Lift out each line of the data that holds "orange".

__Data section__.
· · ·

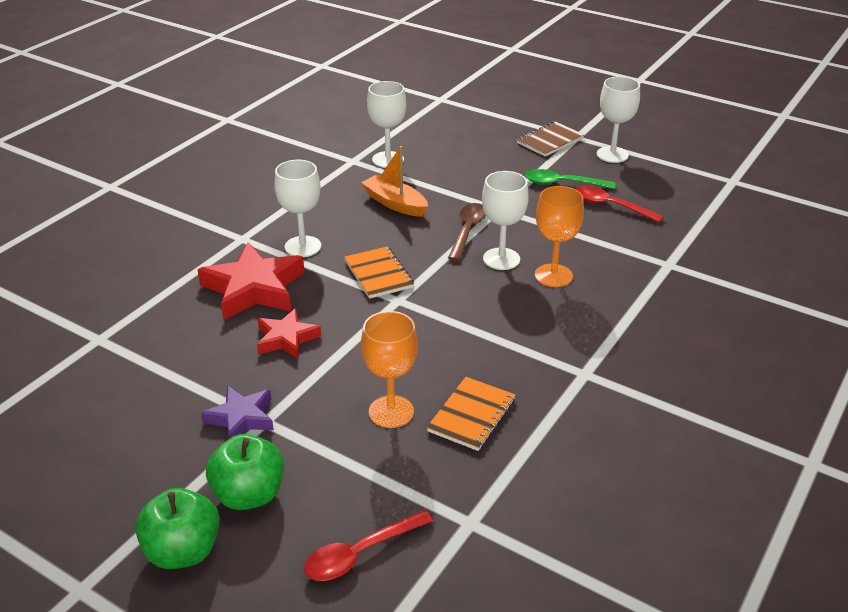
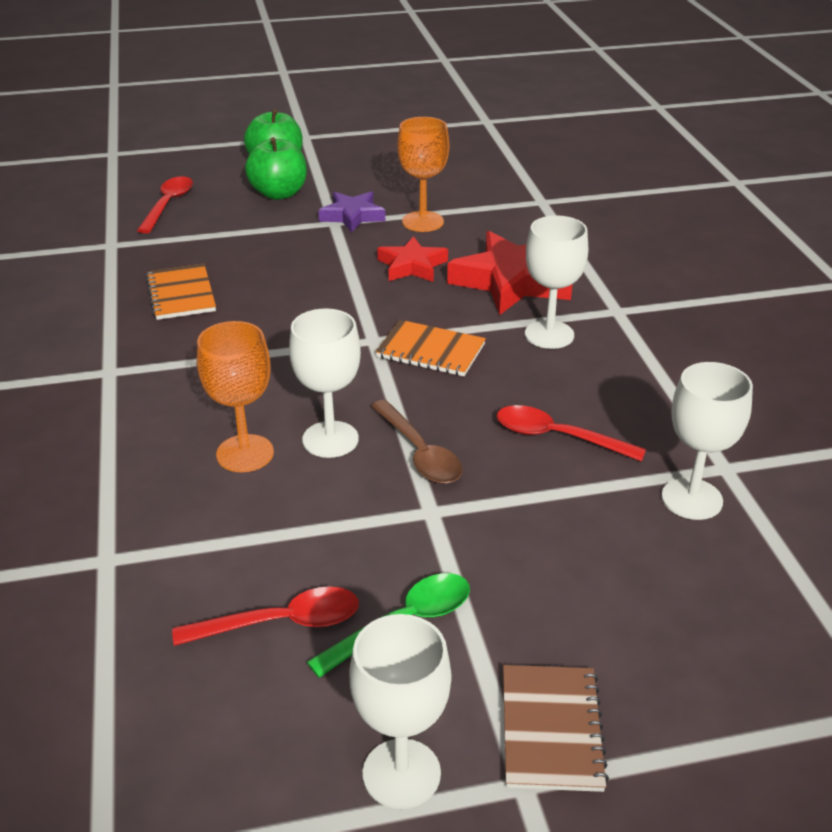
camera: 135 degrees right, 0 degrees up
(391, 411) = (250, 267): orange goblet -> orange goblet (423, 222)
(395, 203) = (558, 437): orange boat -> red spoon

· · ·

__Finished exercise__.
(391, 411) = (250, 267): orange goblet -> orange goblet (423, 222)
(395, 203) = (558, 437): orange boat -> red spoon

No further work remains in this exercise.